Material for this task below:

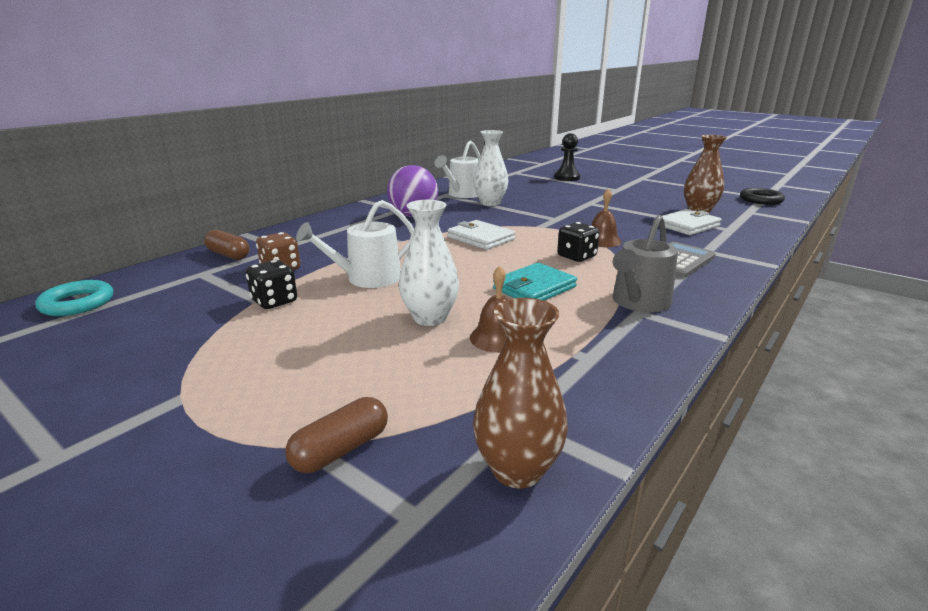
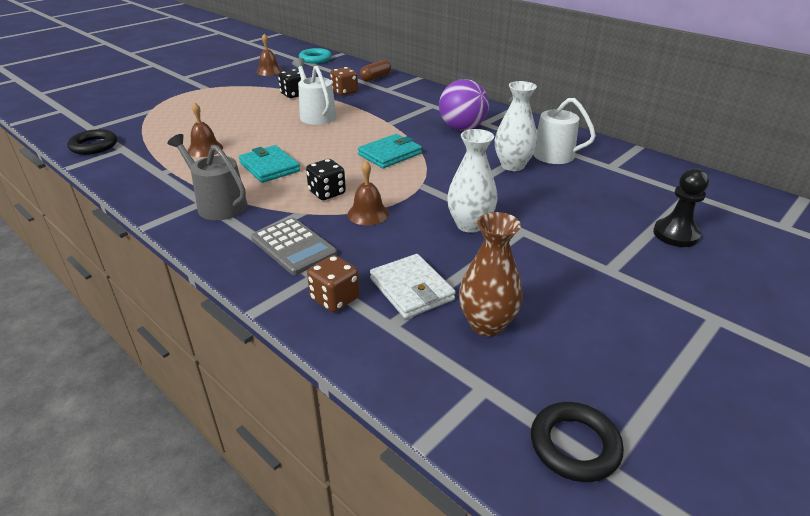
camera: 95 degrees right, 10 degrees up
(116, 339) = (269, 71): none -> brown bell
(341, 450) = (141, 115): brown capsule -> none
(430, 318) = (245, 132): white vase -> white vase (470, 225)
(480, 238) = (390, 154): white wallet -> turquoise wallet
(517, 470) = (94, 146): brown vase -> black ring
(724, 243) = (335, 299): none -> brown dice

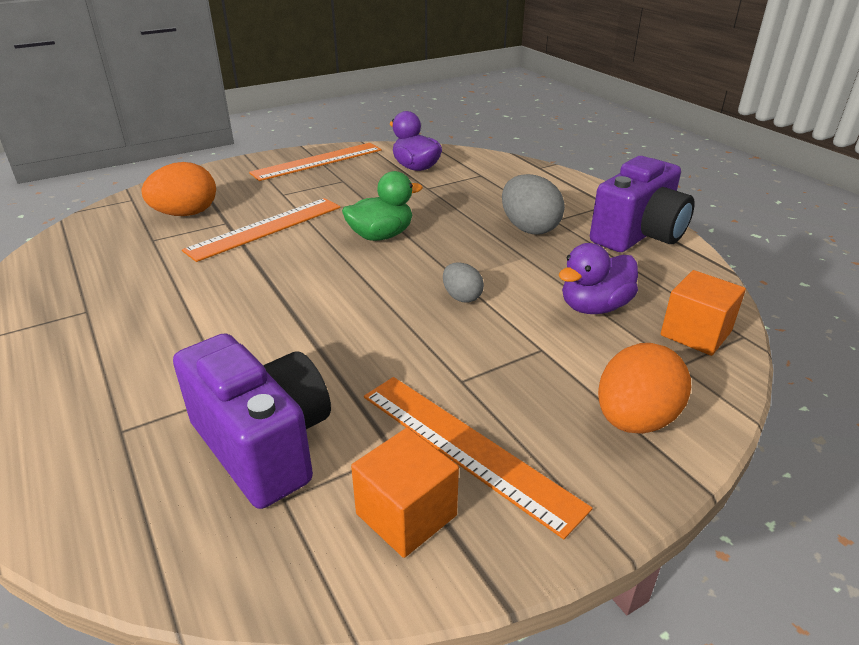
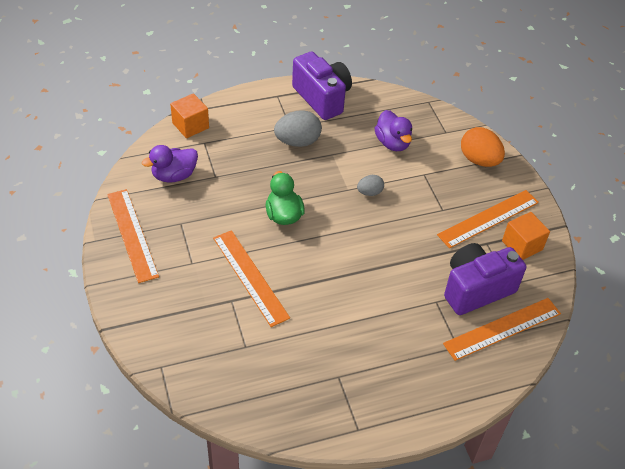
camera: 80 degrees left, 15 degrees up
(158, 495) = (502, 328): none -> orange ruler
(186, 214) = (207, 326): orange egg -> none
(695, 333) = (423, 116): orange cube -> orange cube (190, 125)

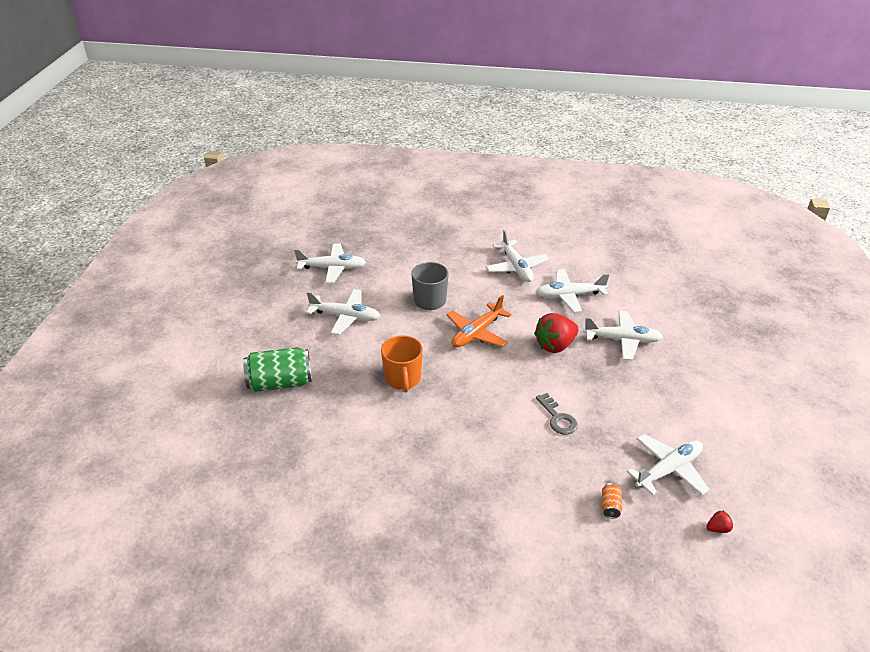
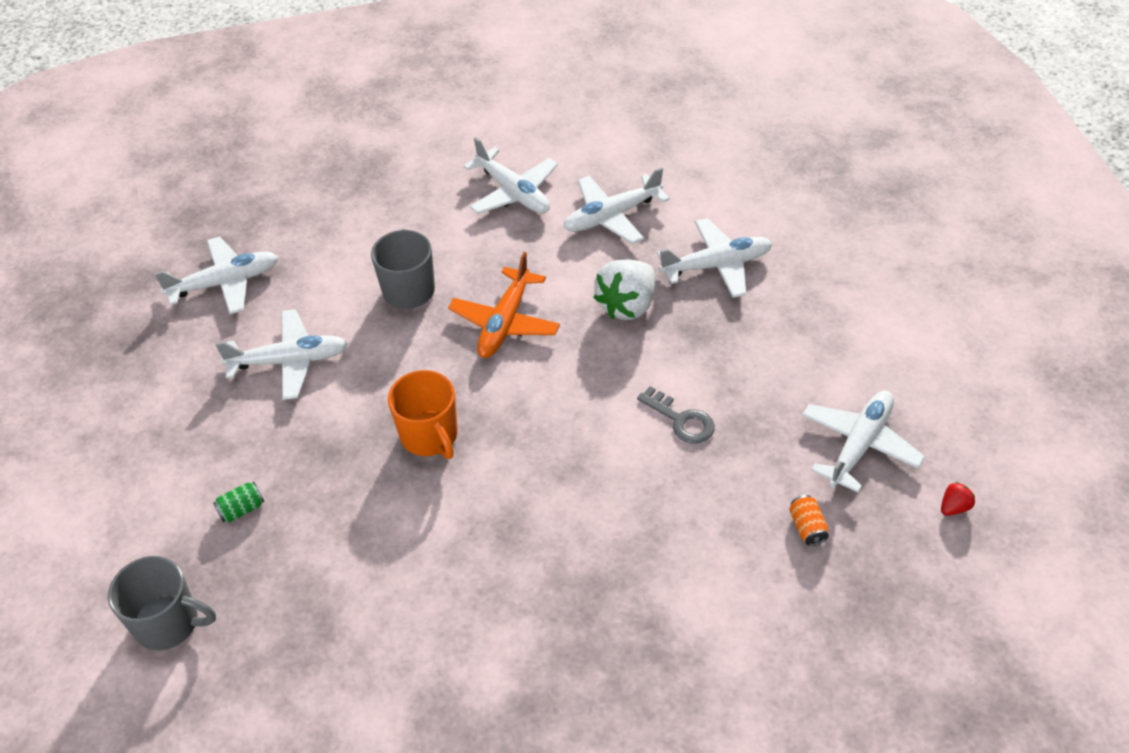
camera: 20 degrees left, 10 degrees up
(211, 427) = (168, 623): none -> grey mug
(280, 383) = (242, 509): green can -> green can, size x0.43
(555, 345) = (627, 305): red strawberry -> white strawberry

End of Material for this task.

What you have to do:
Pull every line with the string "left" from the data above.

Task output:
camera: 80 degrees left, 15 degrees up
camera: 20 degrees left, 10 degrees up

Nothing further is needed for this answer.